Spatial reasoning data
Content starts
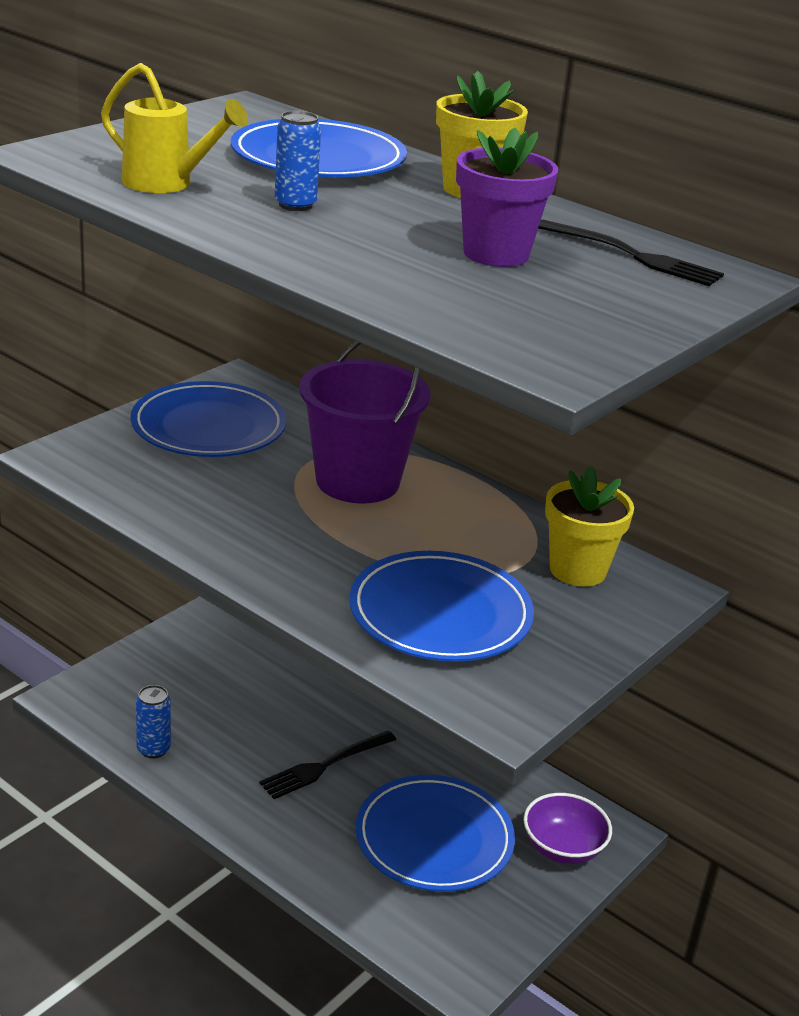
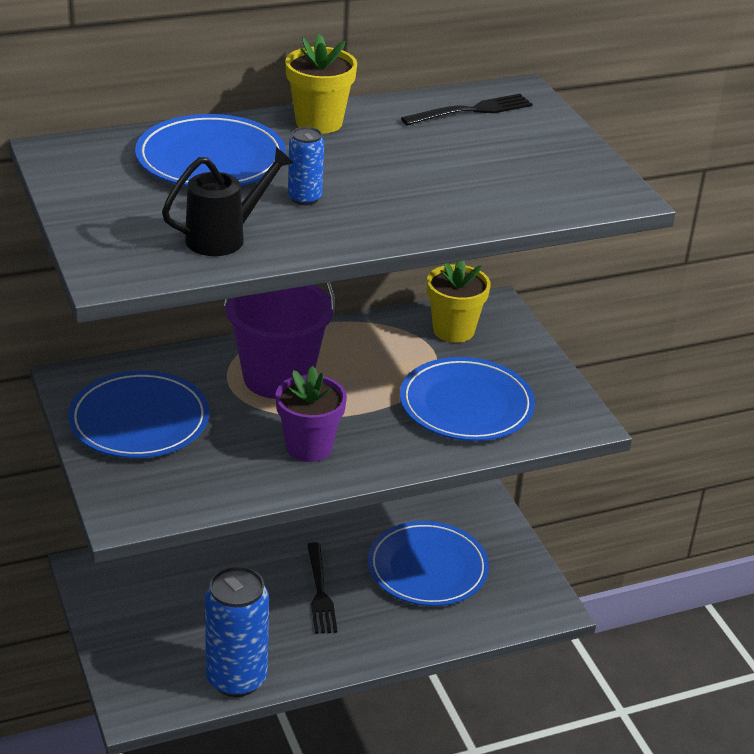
camera: 60 degrees left, 5 degrees up
(153, 749) = (236, 678): blue can -> blue can, size x2.09
(167, 184) = (225, 237): yellow watering can -> black watering can
(496, 254) = (441, 155): purple flower pot -> purple flower pot (309, 447)
(563, 848) = (473, 514): purple bowl -> none

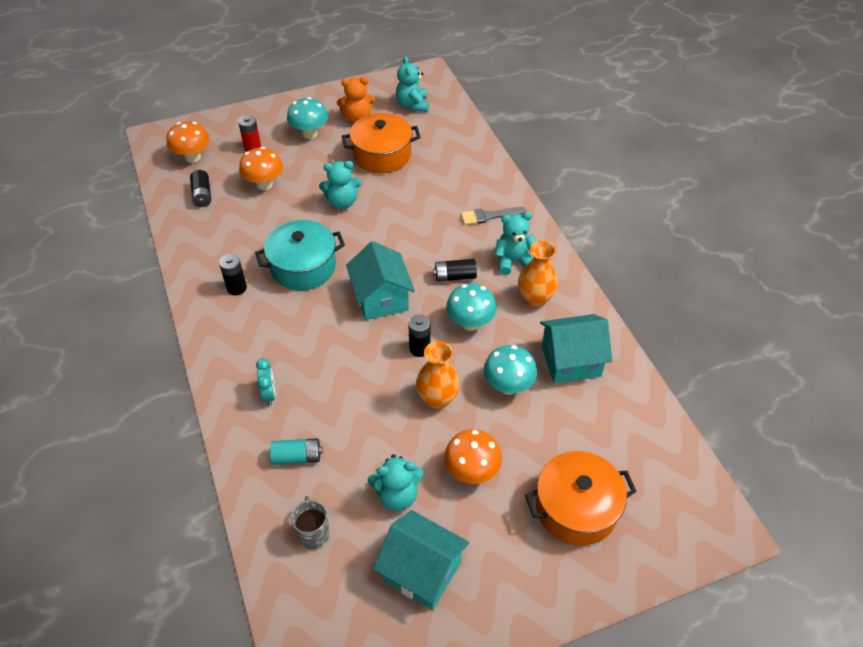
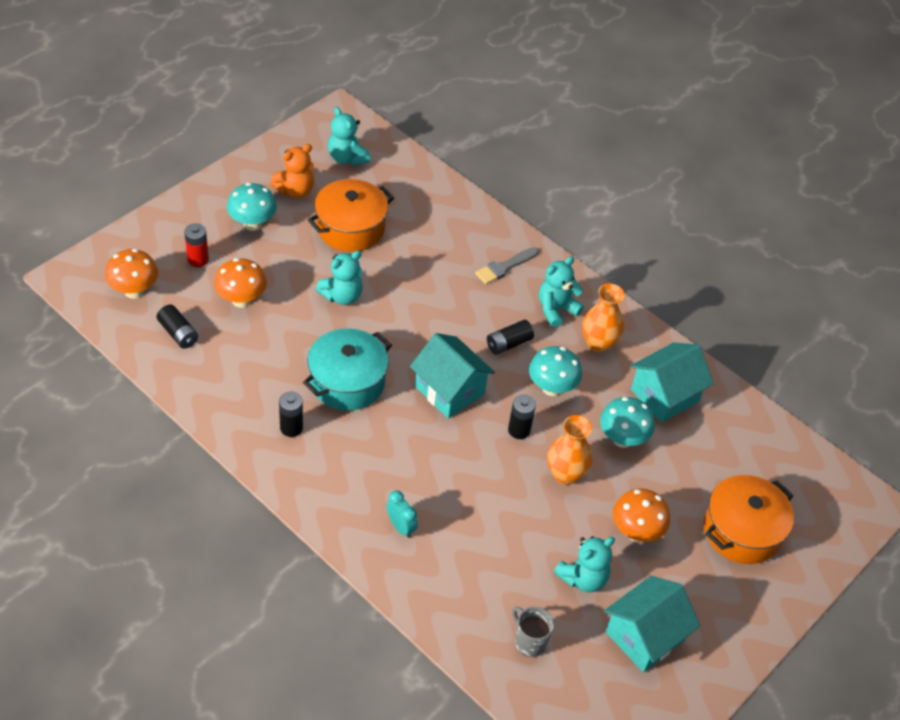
camera: 30 degrees left, 0 degrees up
(297, 457) = (468, 577): turquoise battery -> none
(422, 571) = (644, 636): turquoise house -> turquoise house turned 45 degrees counterclockwise

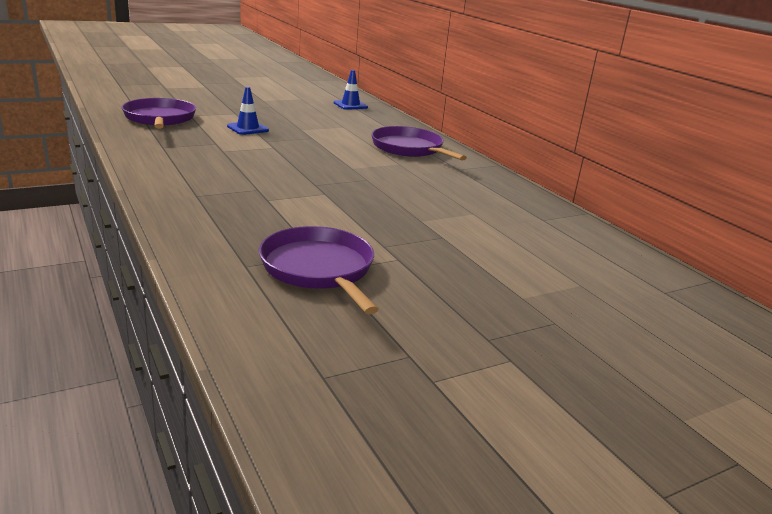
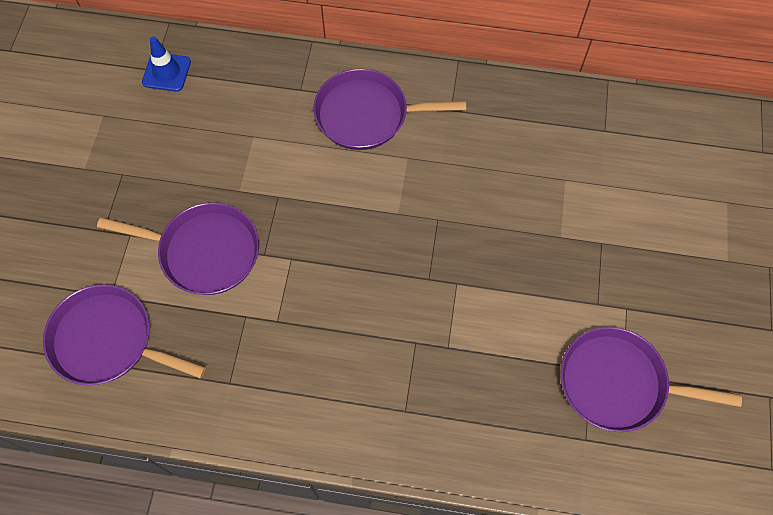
camera: 50 degrees left, 40 degrees up
(248, 128) = (205, 252): blue traffic cone -> purple pan

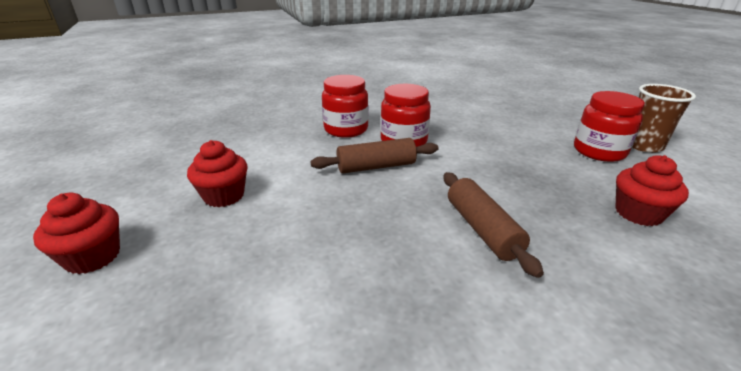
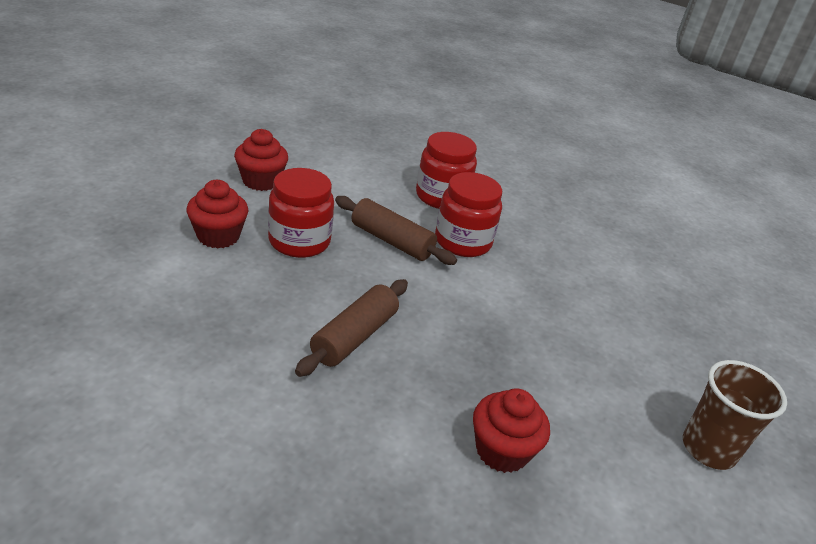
camera: 45 degrees right, 5 degrees up
(93, 257) = (150, 165): red cupcake -> red cupcake (218, 236)
(599, 151) = (631, 403): red jar -> red jar (299, 241)

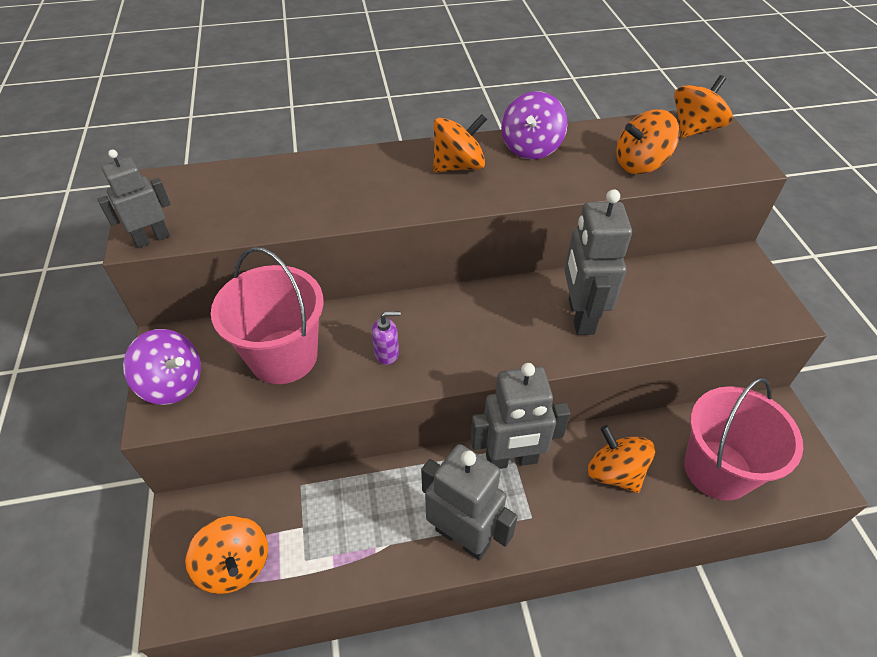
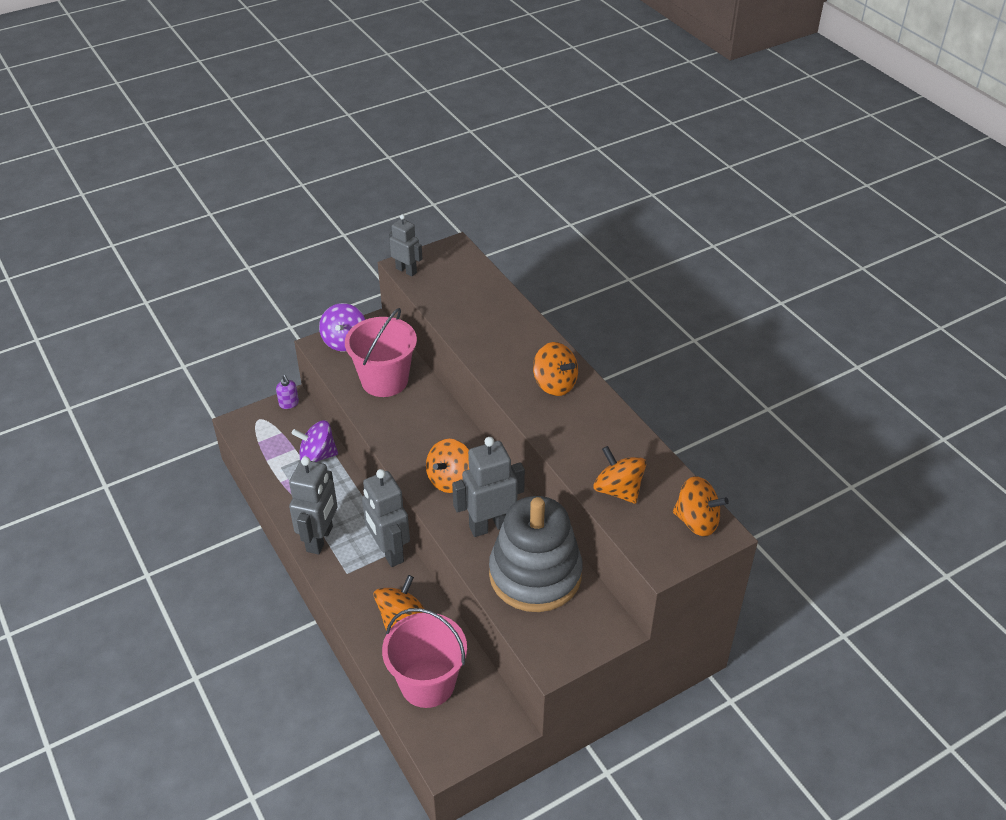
camera: 70 degrees right, 5 degrees down
(235, 565) = (268, 437): orange spinning top -> orange spinning top (450, 479)
(387, 353) = (408, 428): purple soap dispenser -> purple soap dispenser (289, 403)
(531, 148) = (603, 419): purple spinning top -> purple spinning top (317, 455)
(661, 298) = (535, 574): none -> grey stacking toy

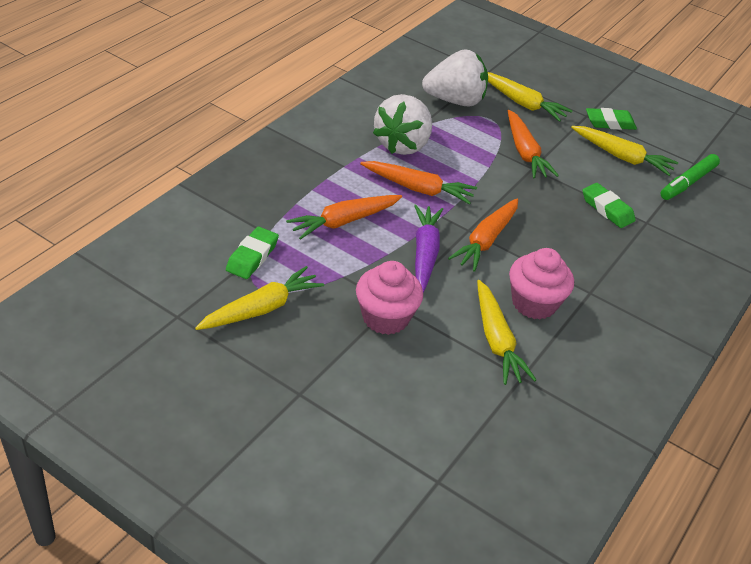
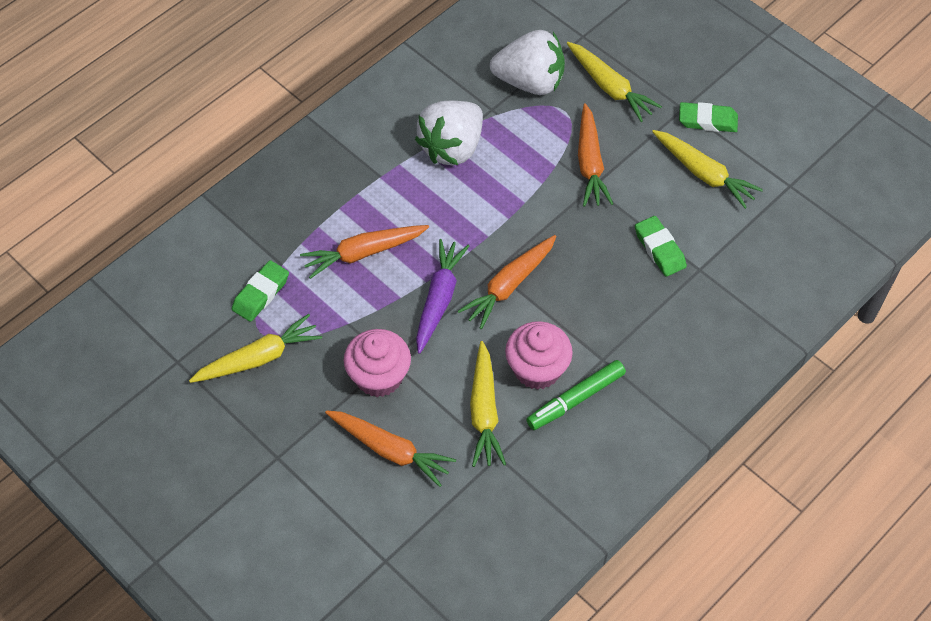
camera: 15 degrees right, 15 degrees up
(418, 189) = (454, 212): orange carrot -> orange carrot (390, 450)
(687, 182) = (770, 215): green marker -> green marker (575, 399)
Content ends
__EXERCISE__: Although the records include pictures, output only their text, exactly and completely.

__THE COMPLETED TASK__:
camera: 60 degrees left, 5 degrees up
(153, 749) = (236, 678): blue can -> blue can, size x2.09
(167, 184) = (225, 237): yellow watering can -> black watering can
(496, 254) = (441, 155): purple flower pot -> purple flower pot (309, 447)
(563, 848) = (473, 514): purple bowl -> none

camera: 30 degrees left, 0 degrees up
(297, 457) = (468, 577): turquoise battery -> none
(422, 571) = (644, 636): turquoise house -> turquoise house turned 45 degrees counterclockwise

camera: 50 degrees left, 40 degrees up
(248, 128) = (205, 252): blue traffic cone -> purple pan

camera: 45 degrees right, 5 degrees up
(93, 257) = (150, 165): red cupcake -> red cupcake (218, 236)
(599, 151) = (631, 403): red jar -> red jar (299, 241)

camera: 70 degrees right, 5 degrees down
(235, 565) = (268, 437): orange spinning top -> orange spinning top (450, 479)
(387, 353) = (408, 428): purple soap dispenser -> purple soap dispenser (289, 403)
(531, 148) = (603, 419): purple spinning top -> purple spinning top (317, 455)
(661, 298) = (535, 574): none -> grey stacking toy

camera: 15 degrees right, 15 degrees up
(418, 189) = (454, 212): orange carrot -> orange carrot (390, 450)
(687, 182) = (770, 215): green marker -> green marker (575, 399)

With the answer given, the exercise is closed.